Problem requirements
The line containing "green pencil: 3 -> 0" and every line after it, through the end of the records below, are to be reproduced exactly, with the pictures left out.

-------- Records for this exercise --------

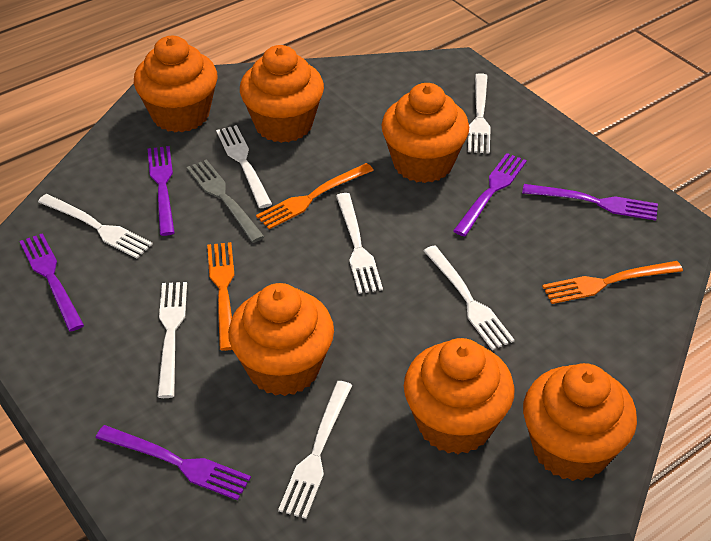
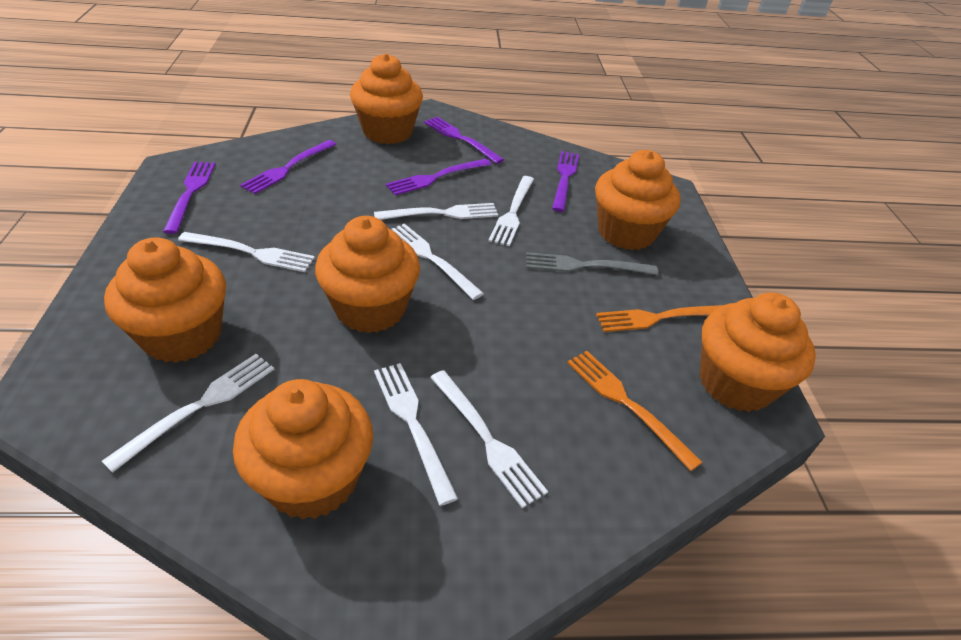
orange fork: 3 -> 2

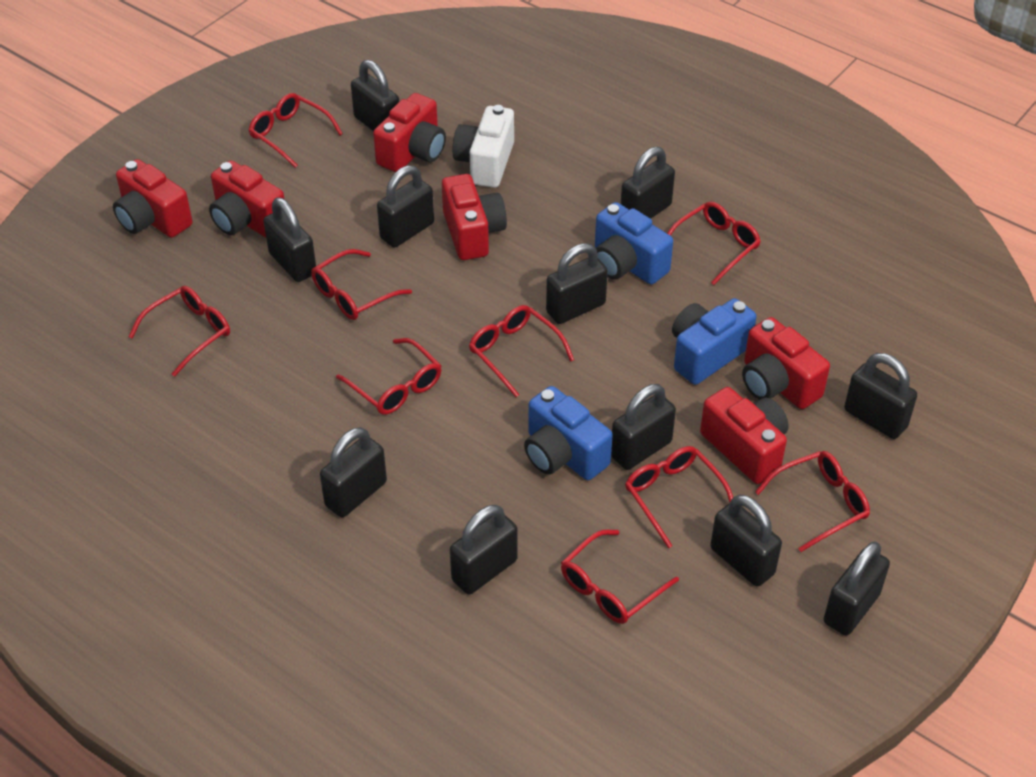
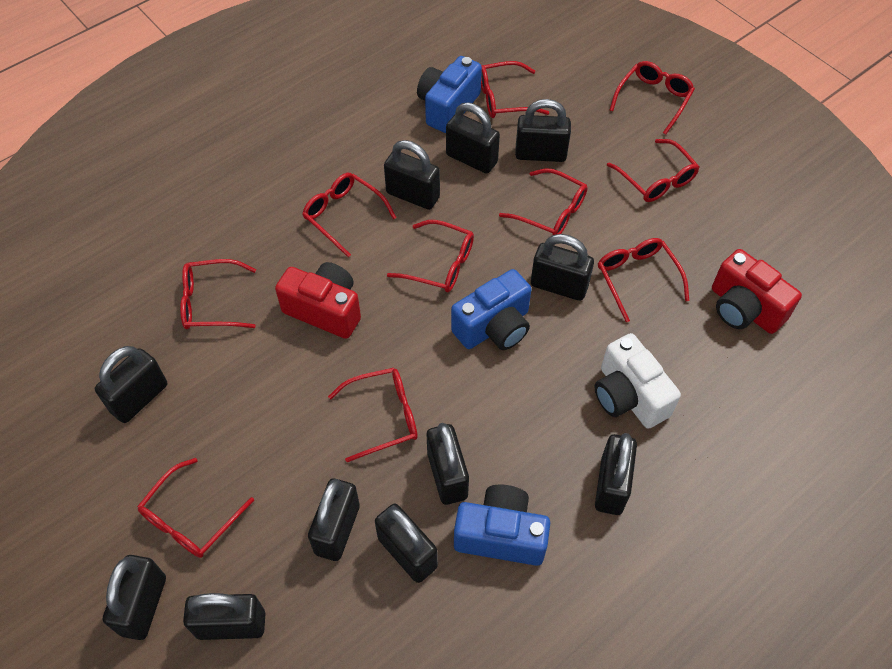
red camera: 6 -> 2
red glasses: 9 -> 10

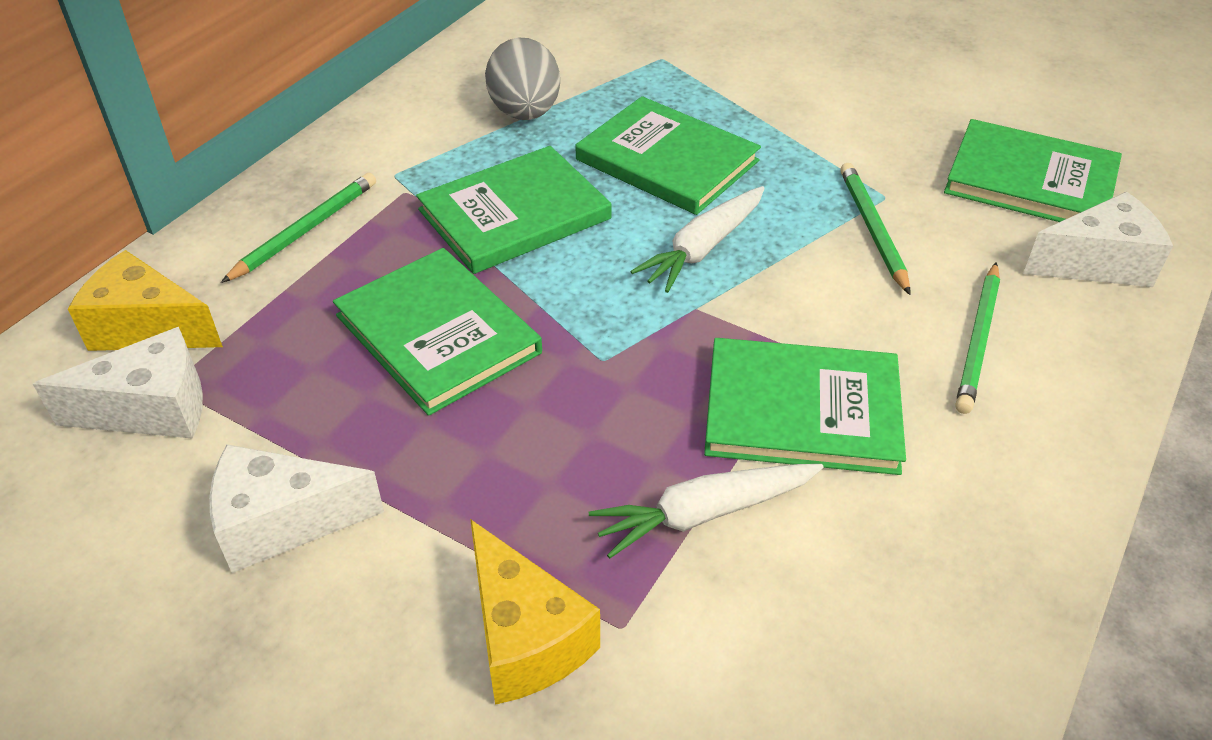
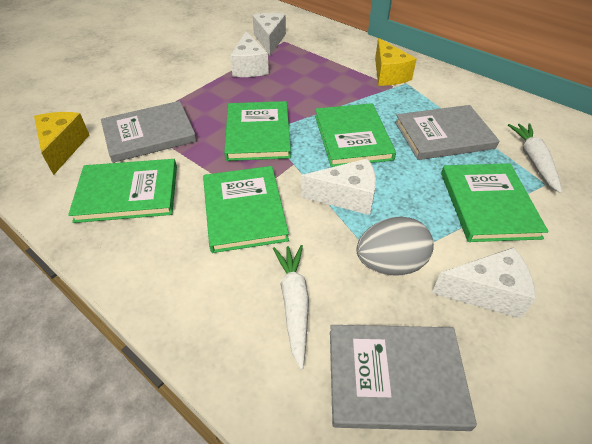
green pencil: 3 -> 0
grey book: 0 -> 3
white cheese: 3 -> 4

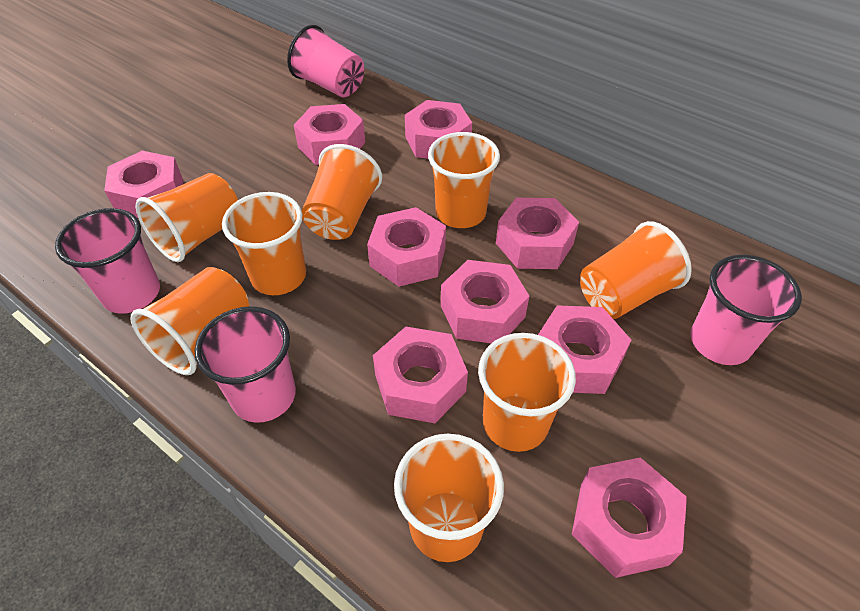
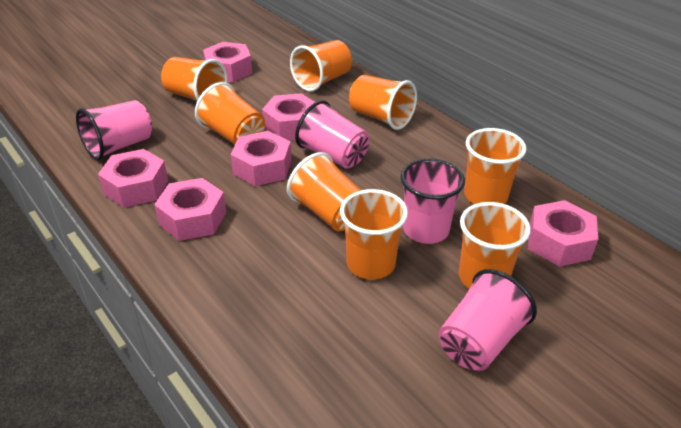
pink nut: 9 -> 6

--------

Solution
green pencil: 3 -> 0
grey book: 0 -> 3
white cheese: 3 -> 4

pink nut: 9 -> 6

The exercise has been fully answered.